(Exercise requirements):
Give the records again word for word. Leave every picture out.

━━━ Provided data ━━━

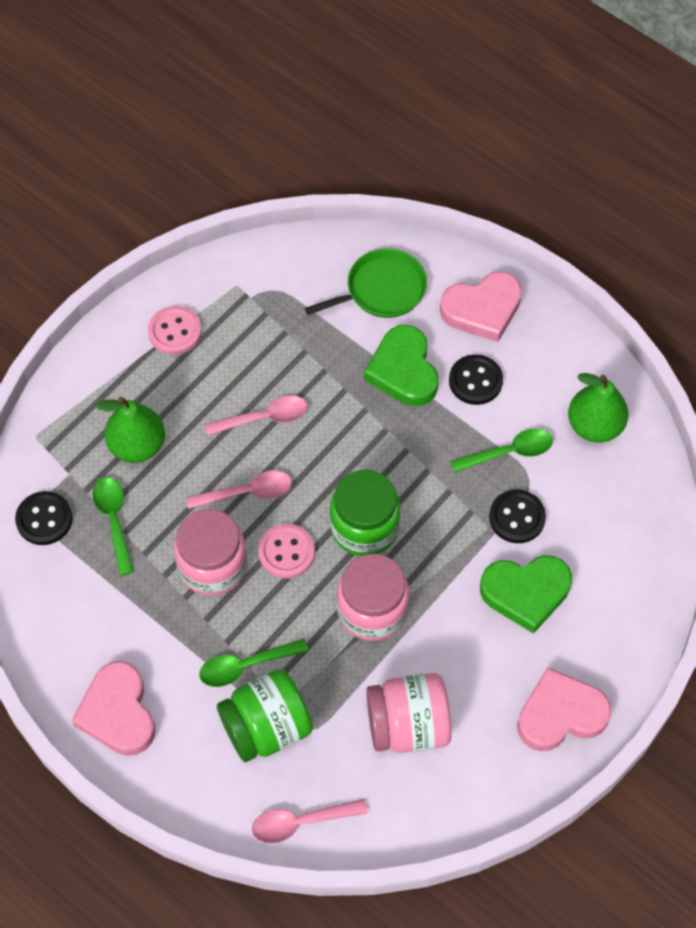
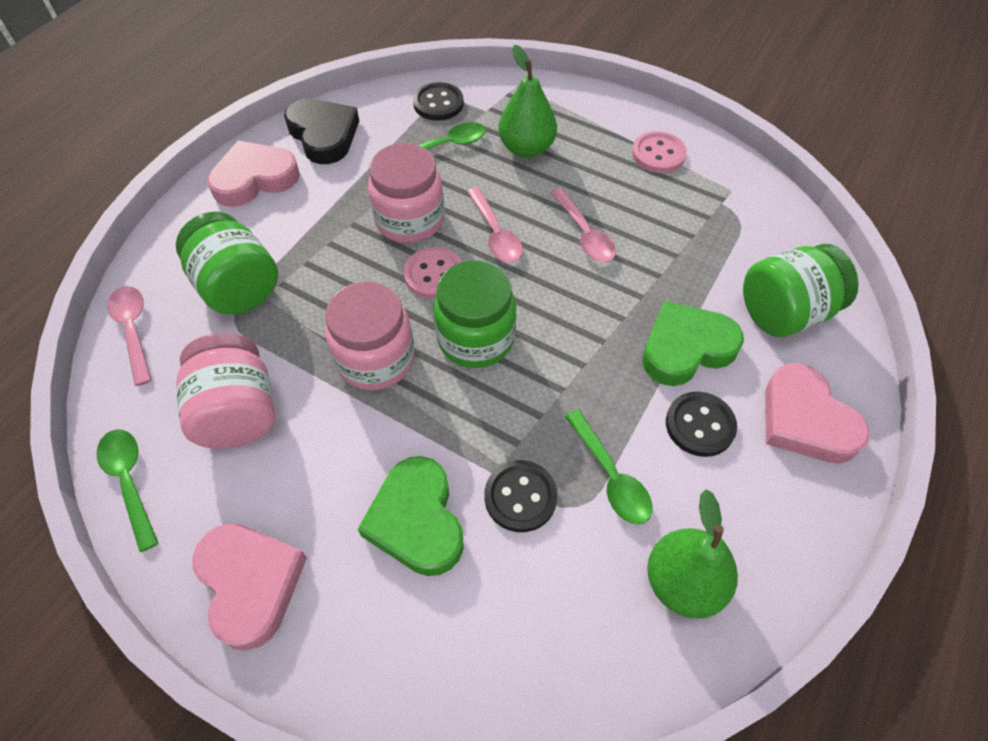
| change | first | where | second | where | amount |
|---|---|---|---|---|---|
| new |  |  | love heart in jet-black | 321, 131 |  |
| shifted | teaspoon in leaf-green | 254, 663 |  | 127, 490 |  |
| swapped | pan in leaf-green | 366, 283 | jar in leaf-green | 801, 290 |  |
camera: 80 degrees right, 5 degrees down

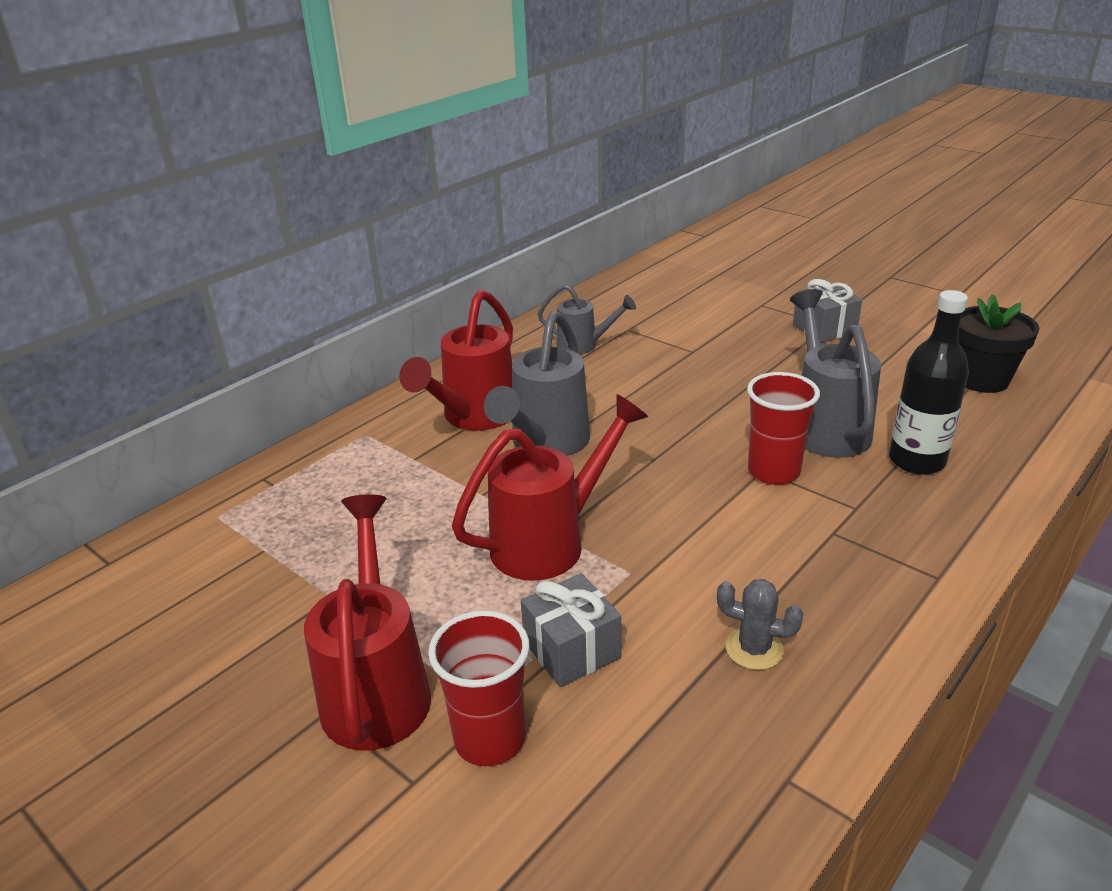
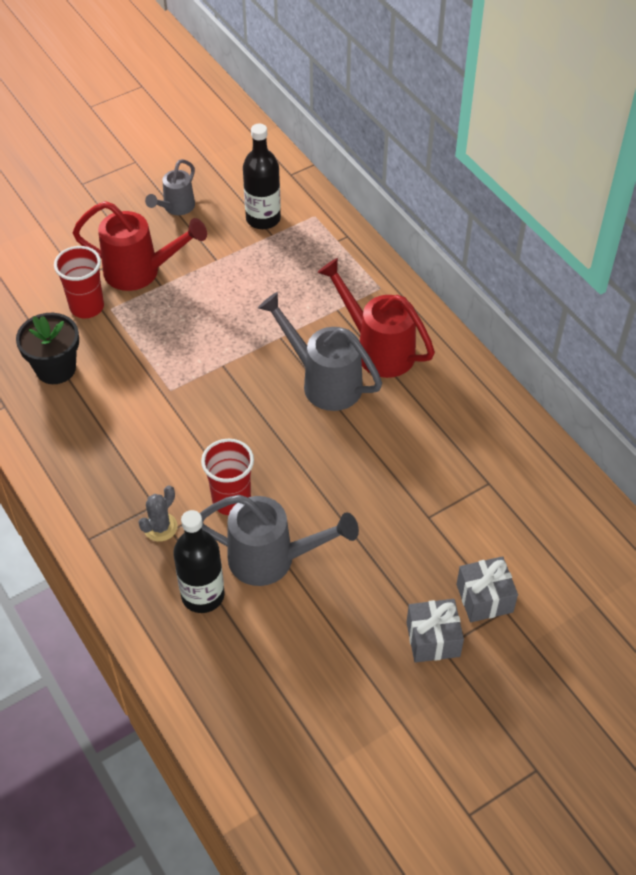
| change | first | where | second | where | amount |
|---|---|---|---|---|---|
| gone | sprinkling can in crimson | 550, 487 |  |  |  |
| new |  |  | drink bottle in jet-black | 262, 176 |  |
| shifted | gift in ash-grey | 571, 630 |  | 487, 589 |  |
| shifted | sprinkling can in ash-grey | 587, 319 |  | 170, 187 |  |
| shifted | prickly plant in ash-grey | 760, 624 |  | 158, 514 |  |
| shifted | plant pot in jet-black | 998, 343 |  | 47, 348 |  |
camera: 105 degrees right, 20 degrees up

━━━

(Answer section):
| change | first | where | second | where | amount |
|---|---|---|---|---|---|
| new |  |  | love heart in jet-black | 321, 131 |  |
| shifted | teaspoon in leaf-green | 254, 663 |  | 127, 490 |  |
| swapped | pan in leaf-green | 366, 283 | jar in leaf-green | 801, 290 |  |
camera: 80 degrees right, 5 degrees down

| change | first | where | second | where | amount |
|---|---|---|---|---|---|
| gone | sprinkling can in crimson | 550, 487 |  |  |  |
| new |  |  | drink bottle in jet-black | 262, 176 |  |
| shifted | gift in ash-grey | 571, 630 |  | 487, 589 |  |
| shifted | sprinkling can in ash-grey | 587, 319 |  | 170, 187 |  |
| shifted | prickly plant in ash-grey | 760, 624 |  | 158, 514 |  |
| shifted | plant pot in jet-black | 998, 343 |  | 47, 348 |  |
camera: 105 degrees right, 20 degrees up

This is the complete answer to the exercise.